> **Instructions for the task**
Your answer must repeat all of the entries word for word, without any images.

> **Task data**
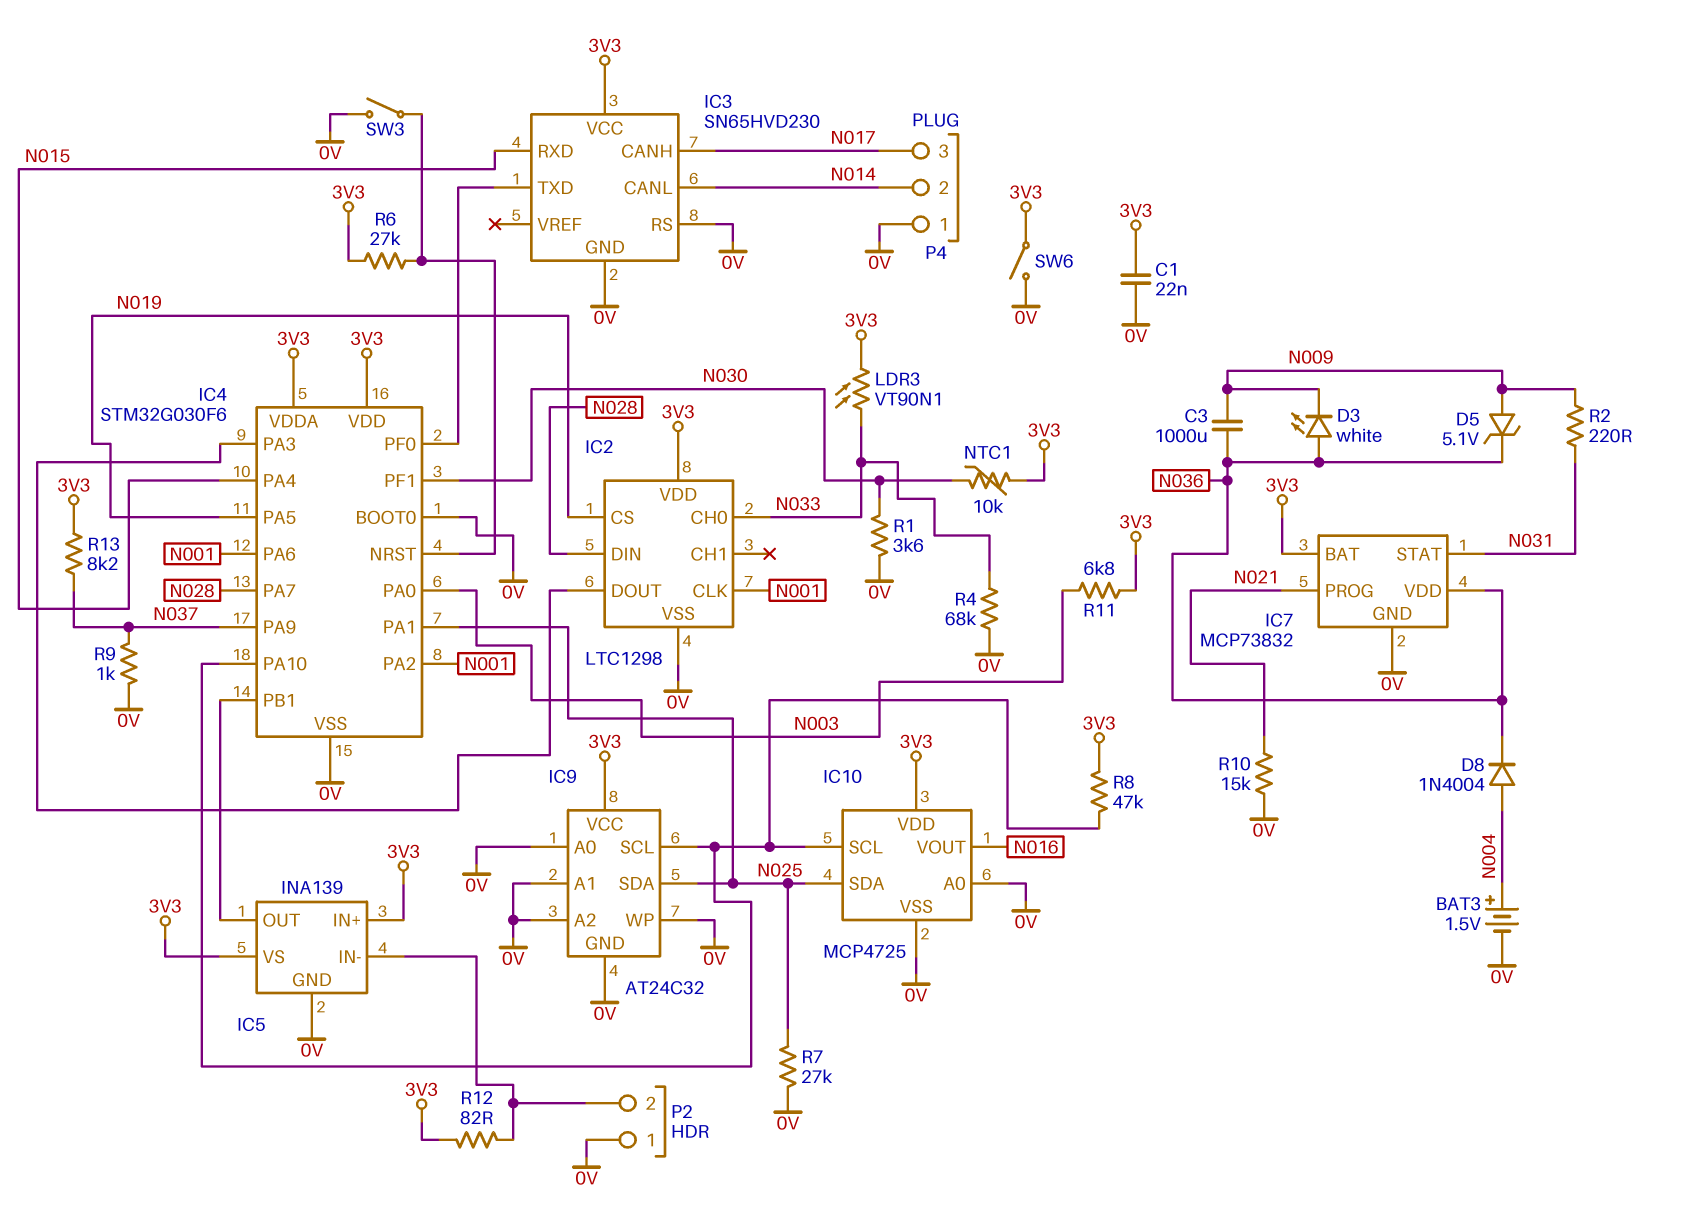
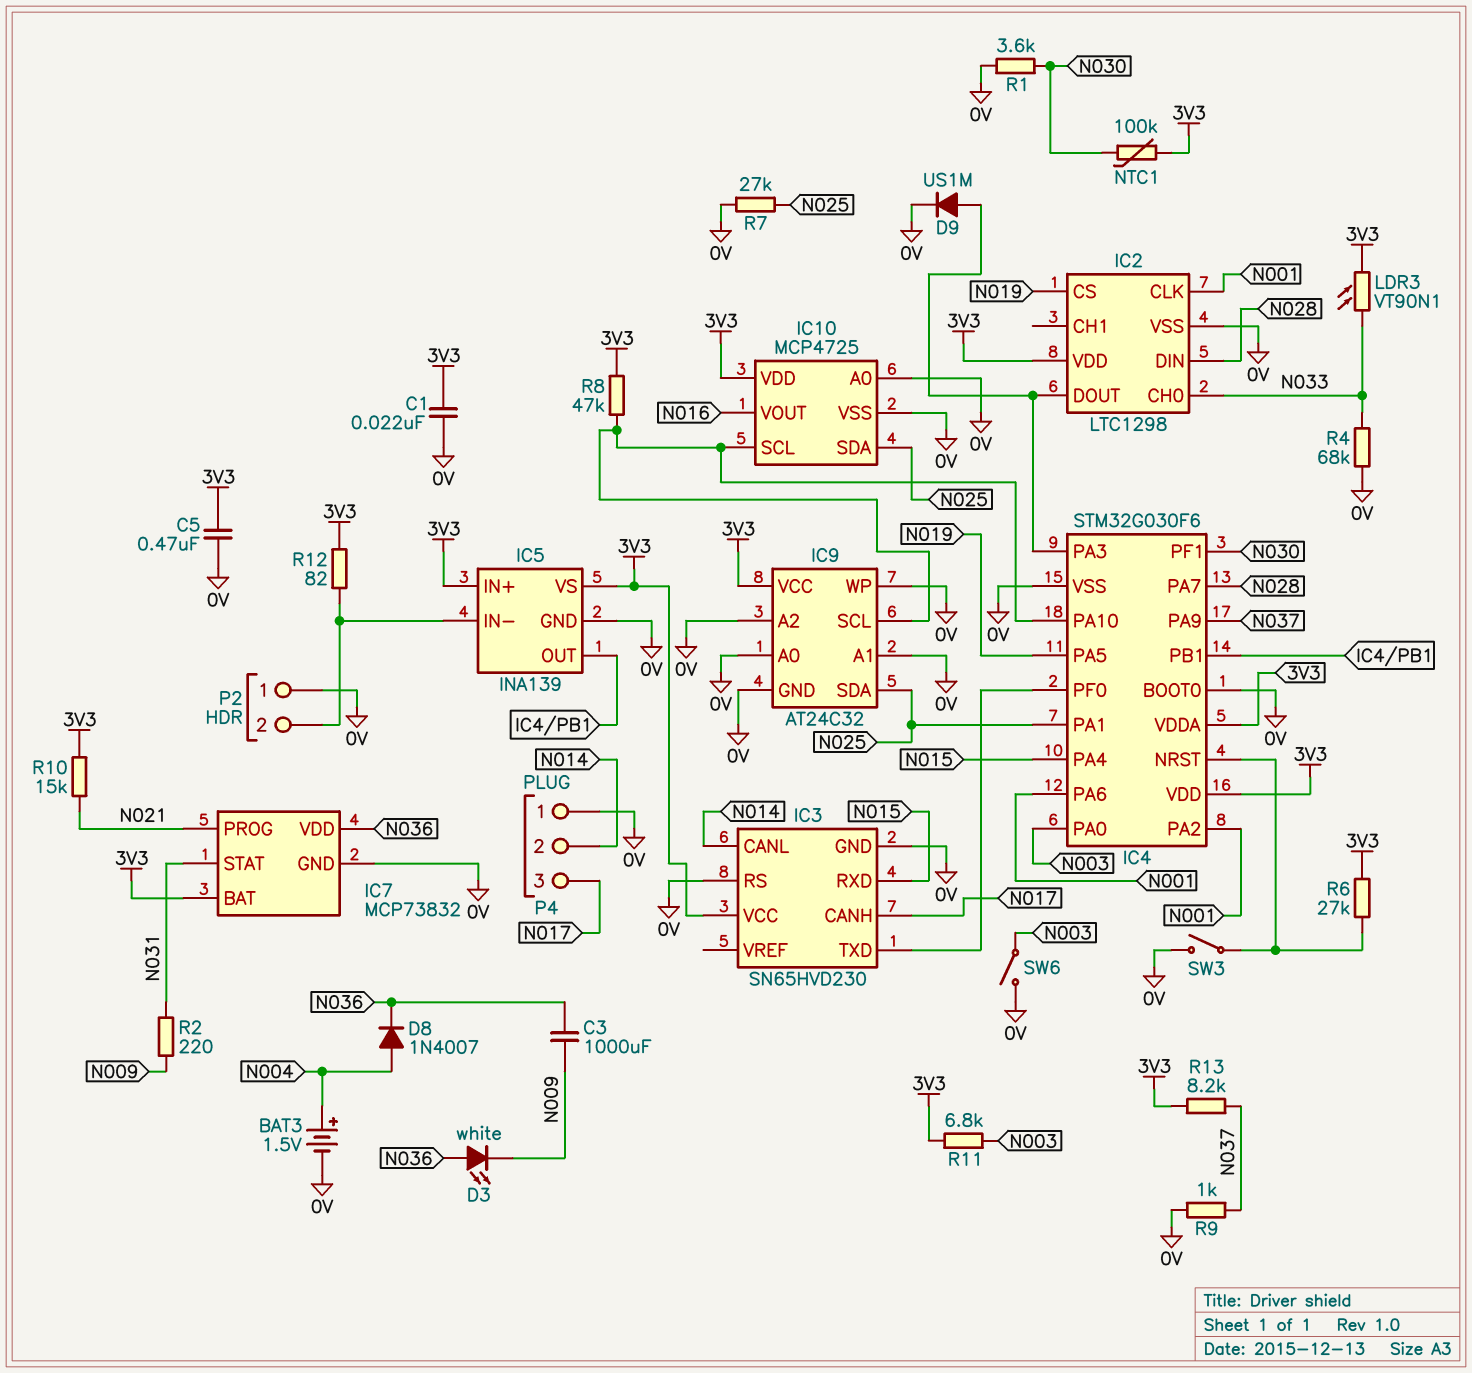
C5: none -> 470nF (0V, 3V3)
D5: zener 5.1V (A N009, K N036) -> none
D8: diode 1N4004 (A N004, K N036) -> diode 1N4007 (A N004, K N036)
D9: none -> diode US1M (A IC2/DOUT, K 0V)
NTC1: 10k (3V3, N030) -> 100k (3V3, N030)
R10: 15k (0V, N021) -> 15k (3V3, N021)
SW6: switch (0V, 3V3) -> switch (0V, N003)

> **Response to the exercise**
C5: none -> 470nF (0V, 3V3)
D5: zener 5.1V (A N009, K N036) -> none
D8: diode 1N4004 (A N004, K N036) -> diode 1N4007 (A N004, K N036)
D9: none -> diode US1M (A IC2/DOUT, K 0V)
NTC1: 10k (3V3, N030) -> 100k (3V3, N030)
R10: 15k (0V, N021) -> 15k (3V3, N021)
SW6: switch (0V, 3V3) -> switch (0V, N003)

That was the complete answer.